| WHAT TO PRODUCE |
Count the lines in the entries below that contain the word "Omar", matching capitalization exactly. Give only the number.
........
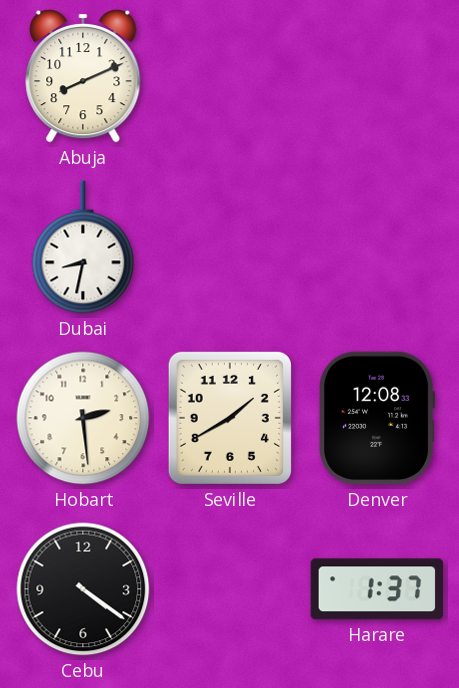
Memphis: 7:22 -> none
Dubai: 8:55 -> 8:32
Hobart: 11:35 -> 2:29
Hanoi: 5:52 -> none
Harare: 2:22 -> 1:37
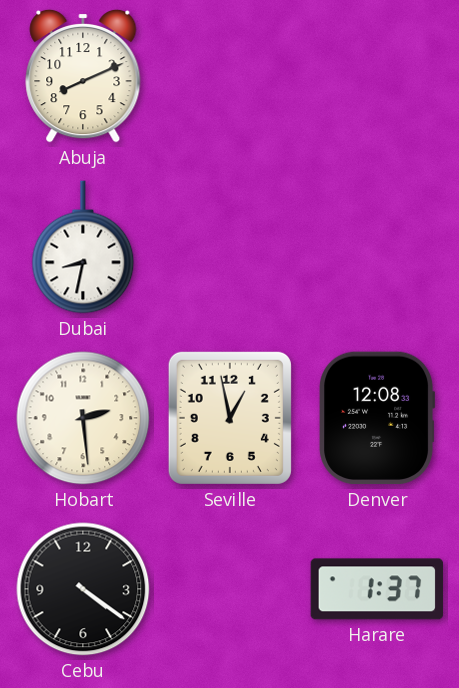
Seville: 1:40 -> 12:58
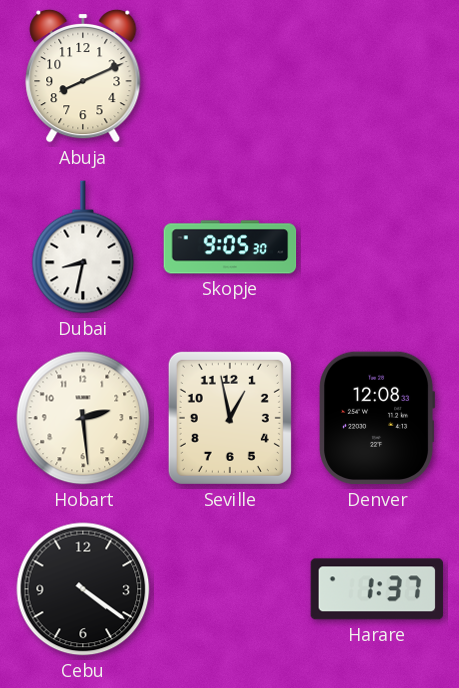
Skopje: none -> 9:05
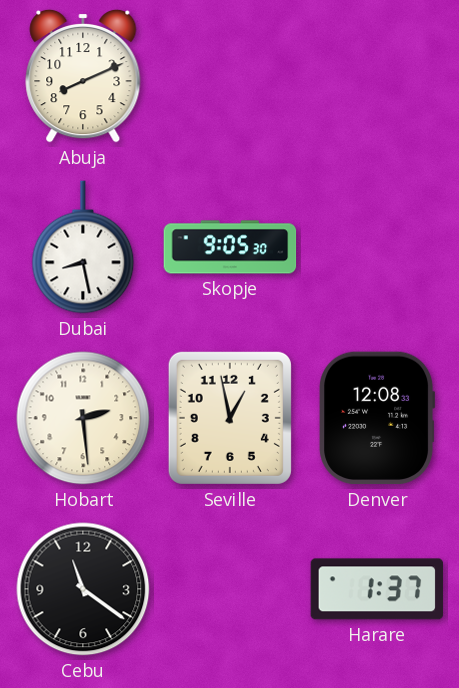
Dubai: 8:32 -> 8:28
Cebu: 4:21 -> 11:21
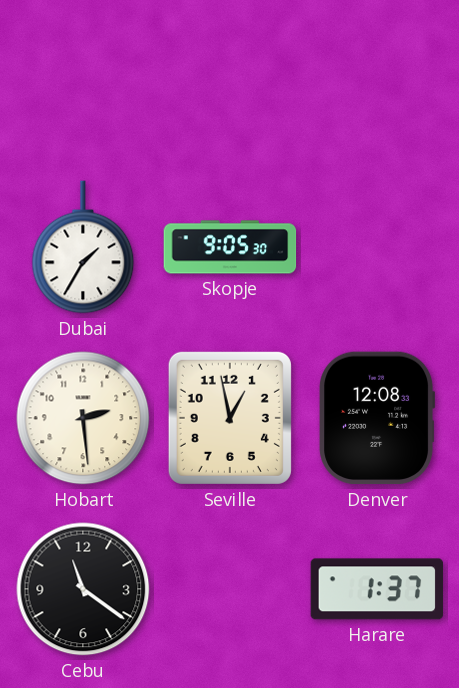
Abuja: 8:11 -> none
Dubai: 8:28 -> 1:35
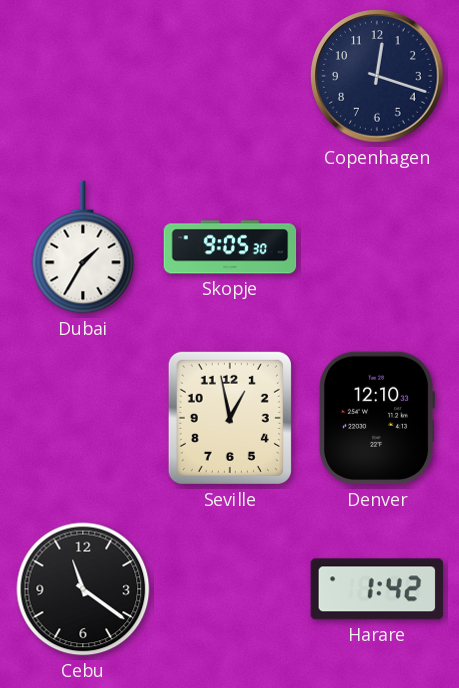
Copenhagen: none -> 12:18
Hobart: 2:29 -> none
Denver: 12:08 -> 12:10
Harare: 1:37 -> 1:42
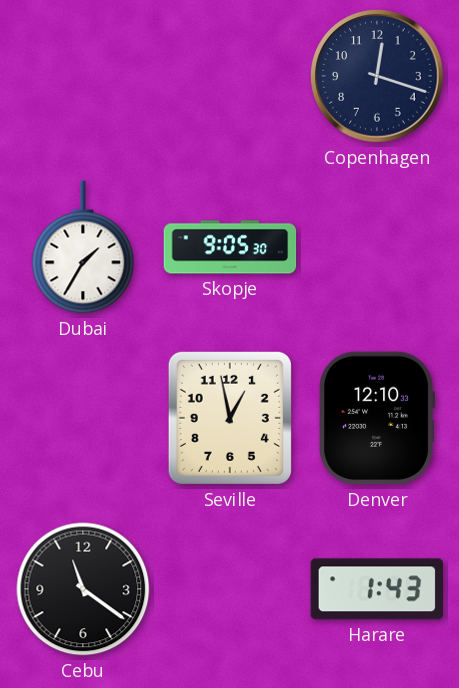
Harare: 1:42 -> 1:43
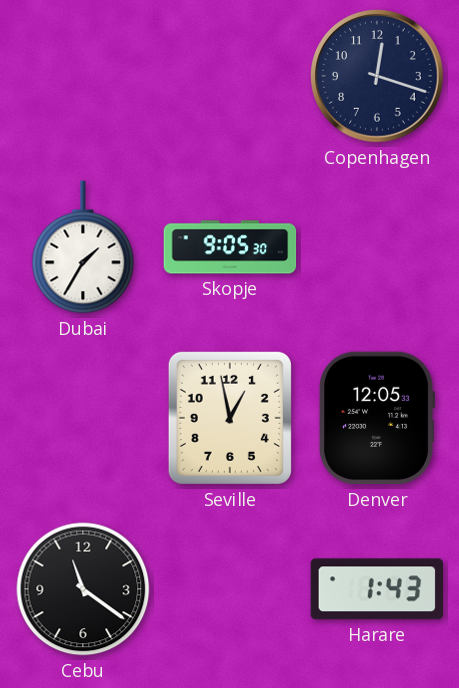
Denver: 12:10 -> 12:05
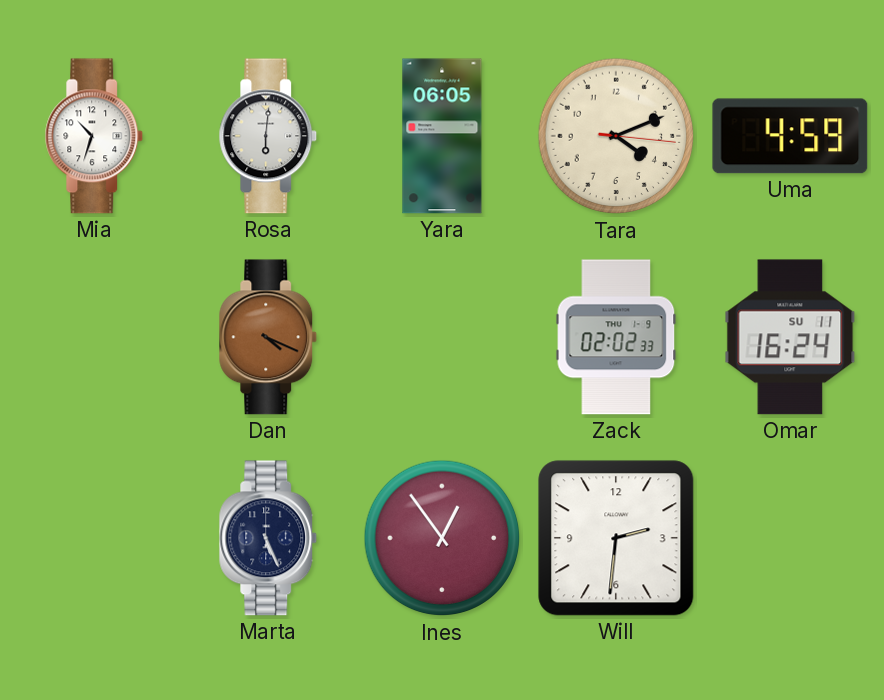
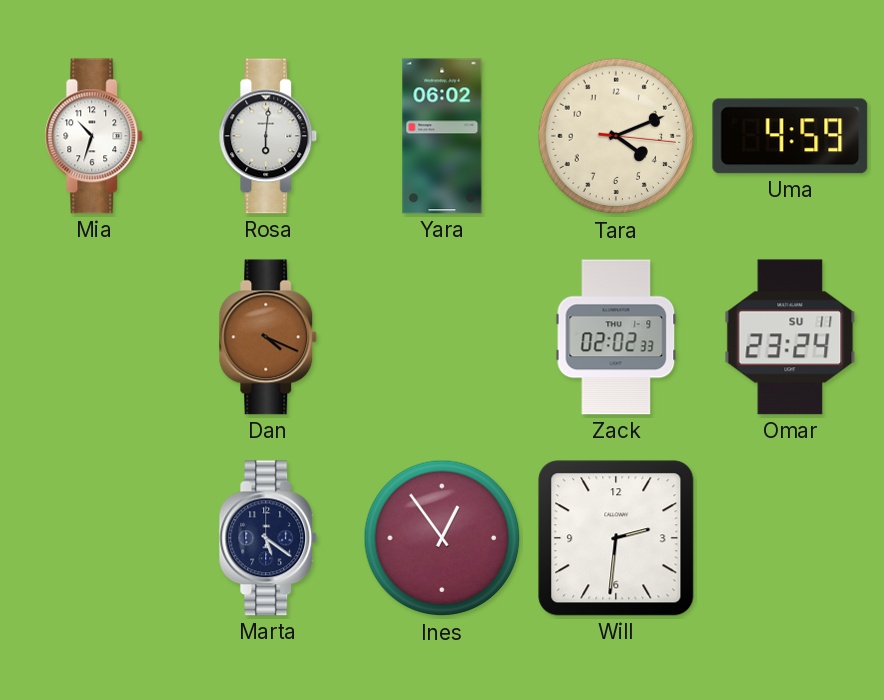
Yara: 06:05 -> 06:02
Omar: 16:24 -> 23:24
Marta: 5:26 -> 5:21
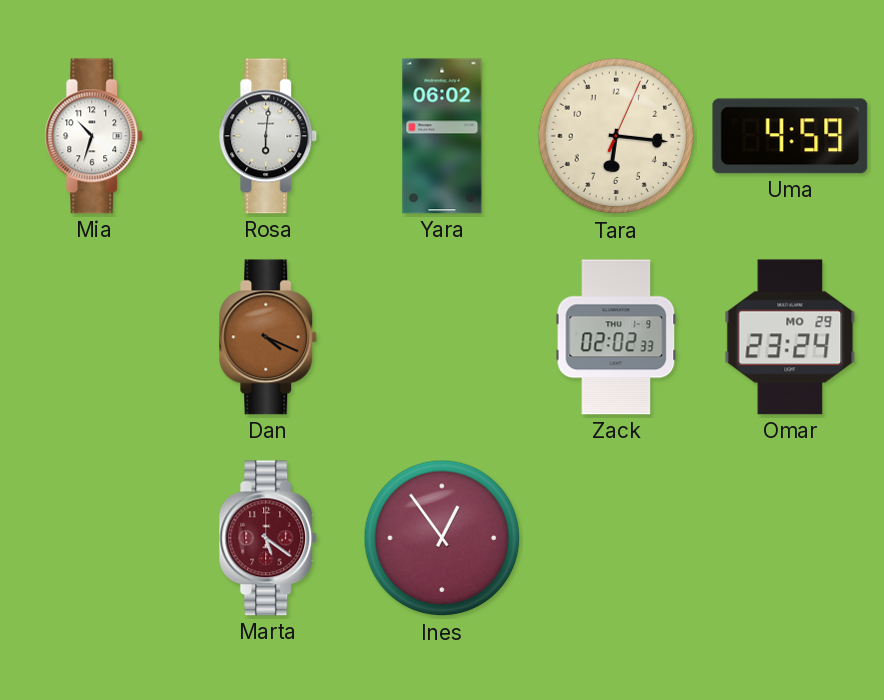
Tara: 4:11 -> 6:16
Omar date: SU 11 -> MO 29
Marta dial: navy -> burgundy
Will: 2:31 -> none
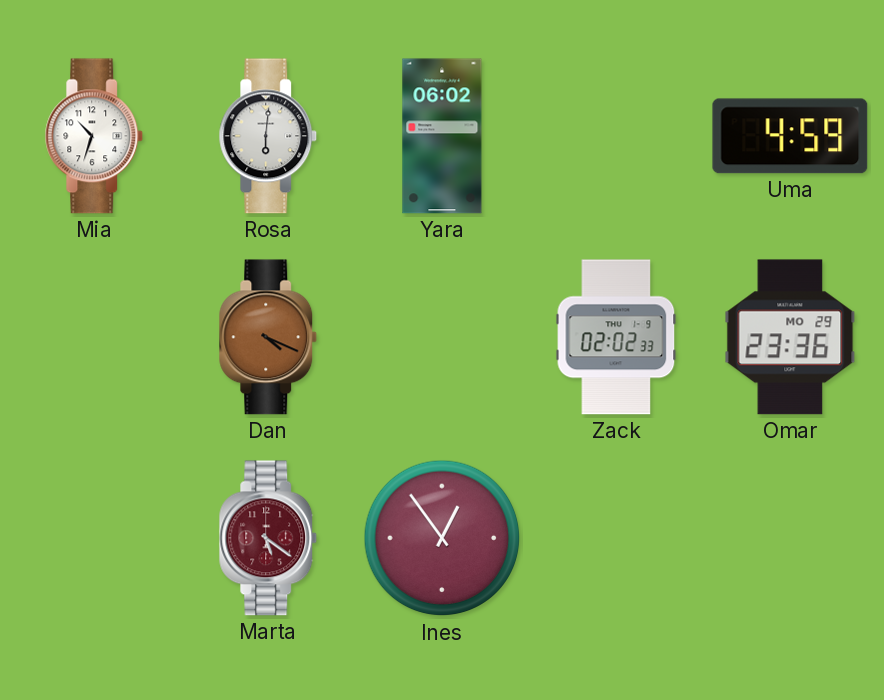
Tara: 6:16 -> none
Omar: 23:24 -> 23:36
........
| EXERCISE SOLUTION |
3